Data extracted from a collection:
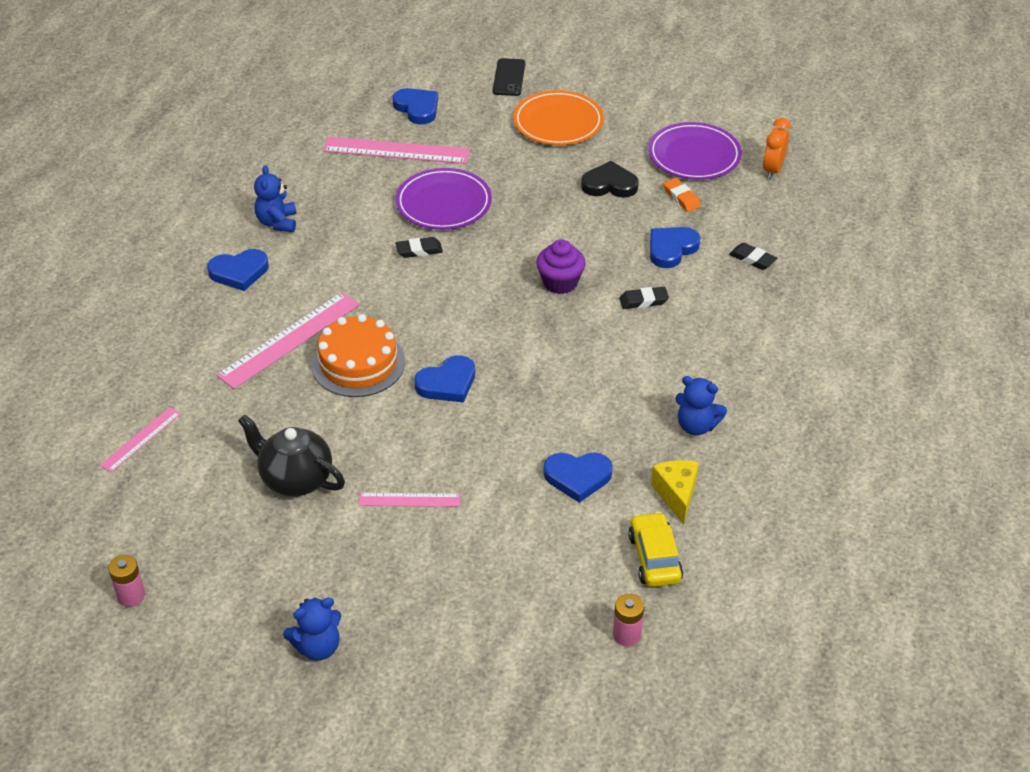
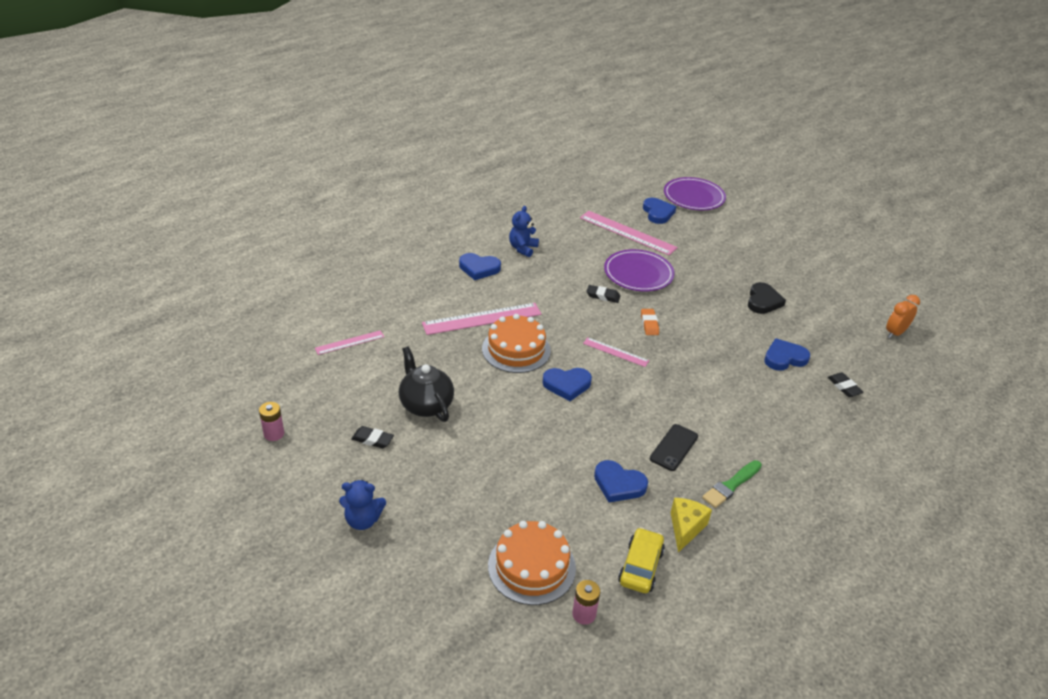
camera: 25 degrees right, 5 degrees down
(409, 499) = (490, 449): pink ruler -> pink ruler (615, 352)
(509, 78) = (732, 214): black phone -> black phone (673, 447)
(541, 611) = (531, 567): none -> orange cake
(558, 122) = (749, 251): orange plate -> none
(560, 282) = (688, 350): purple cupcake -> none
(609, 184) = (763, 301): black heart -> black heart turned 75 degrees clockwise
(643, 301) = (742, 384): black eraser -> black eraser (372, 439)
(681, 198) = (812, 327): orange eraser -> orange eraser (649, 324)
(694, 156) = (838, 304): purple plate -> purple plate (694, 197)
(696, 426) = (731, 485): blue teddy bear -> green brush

...

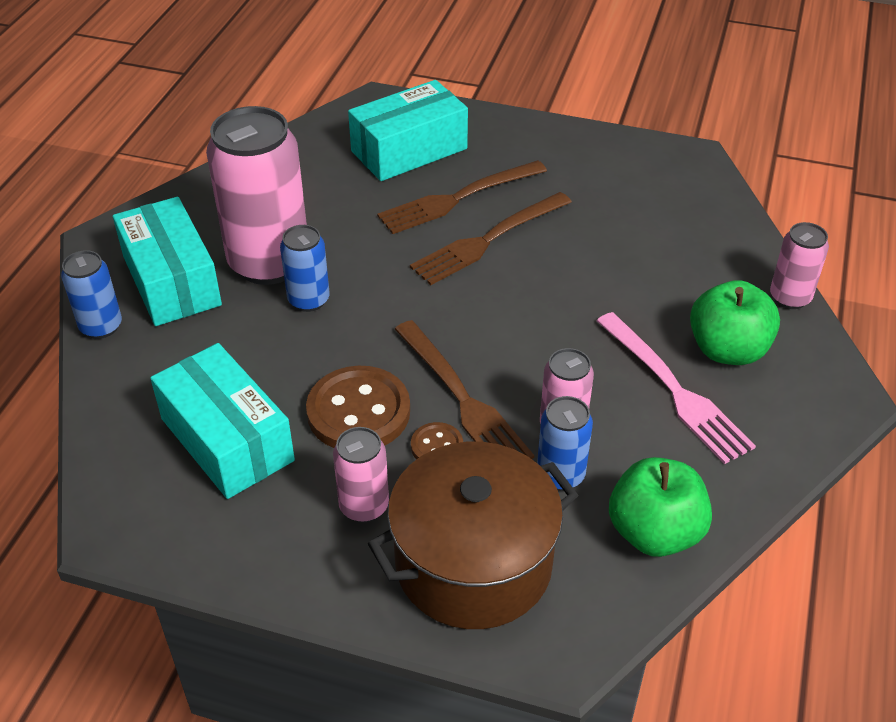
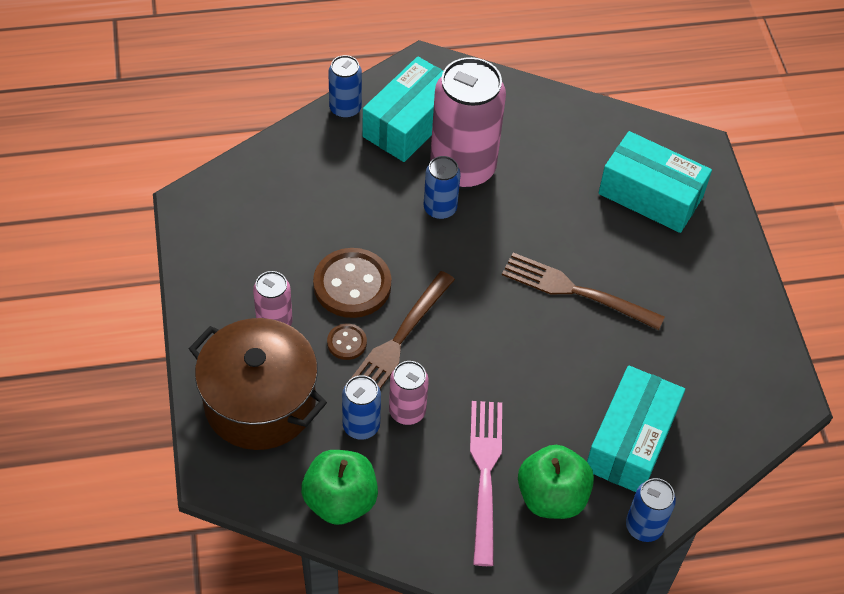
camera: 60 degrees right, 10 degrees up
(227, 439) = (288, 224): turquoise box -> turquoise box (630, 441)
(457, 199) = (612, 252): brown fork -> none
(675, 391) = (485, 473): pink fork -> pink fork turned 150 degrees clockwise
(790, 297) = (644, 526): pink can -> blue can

--

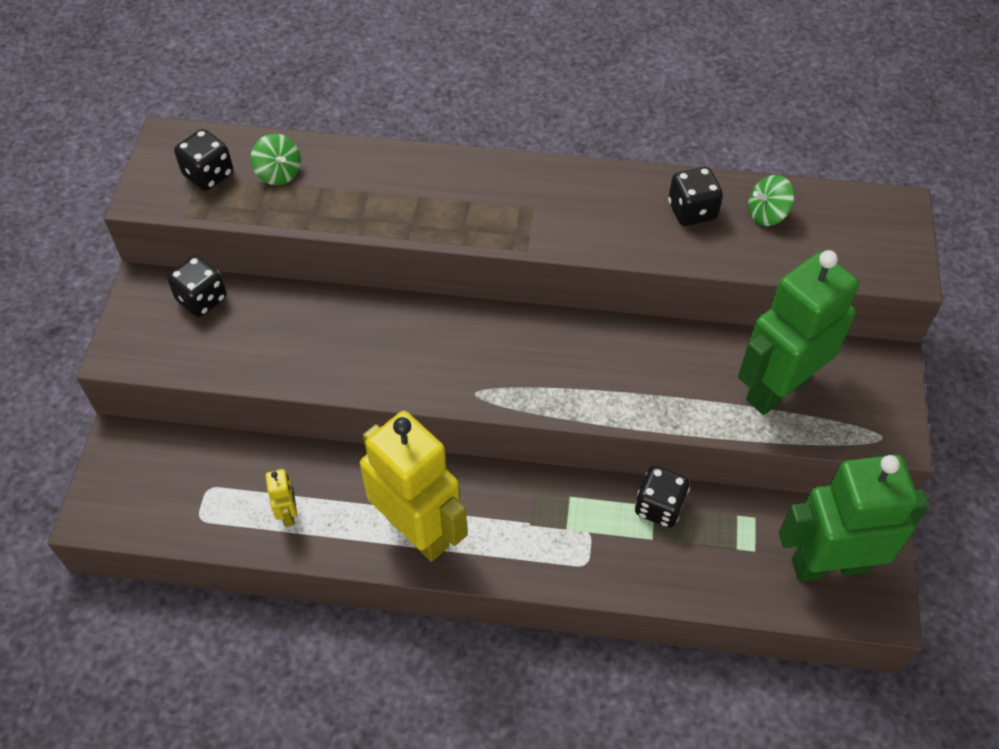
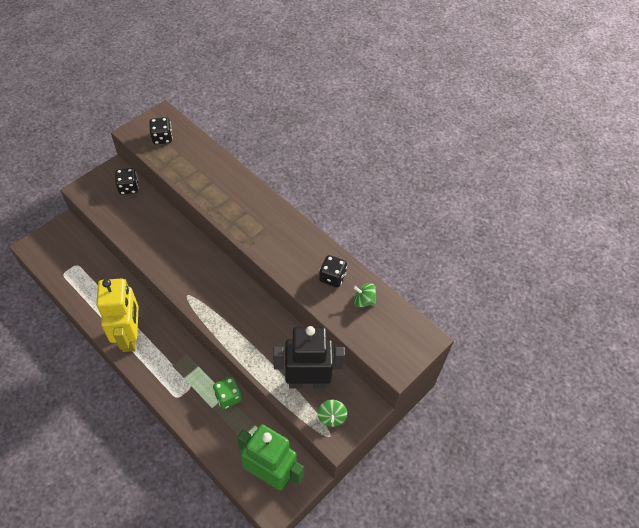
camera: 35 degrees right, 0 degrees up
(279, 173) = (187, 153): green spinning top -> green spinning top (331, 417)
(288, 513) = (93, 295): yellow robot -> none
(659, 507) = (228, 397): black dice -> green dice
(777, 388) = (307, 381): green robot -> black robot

*What is required*
Scan the records above for the lines holding "(560, 282) = (688, 350): purple" and "(696, 426) = (731, 485): blue". Transcribe those two and every line between them word for word, and no others.

*Reply*
(560, 282) = (688, 350): purple cupcake -> none
(609, 184) = (763, 301): black heart -> black heart turned 75 degrees clockwise
(643, 301) = (742, 384): black eraser -> black eraser (372, 439)
(681, 198) = (812, 327): orange eraser -> orange eraser (649, 324)
(694, 156) = (838, 304): purple plate -> purple plate (694, 197)
(696, 426) = (731, 485): blue teddy bear -> green brush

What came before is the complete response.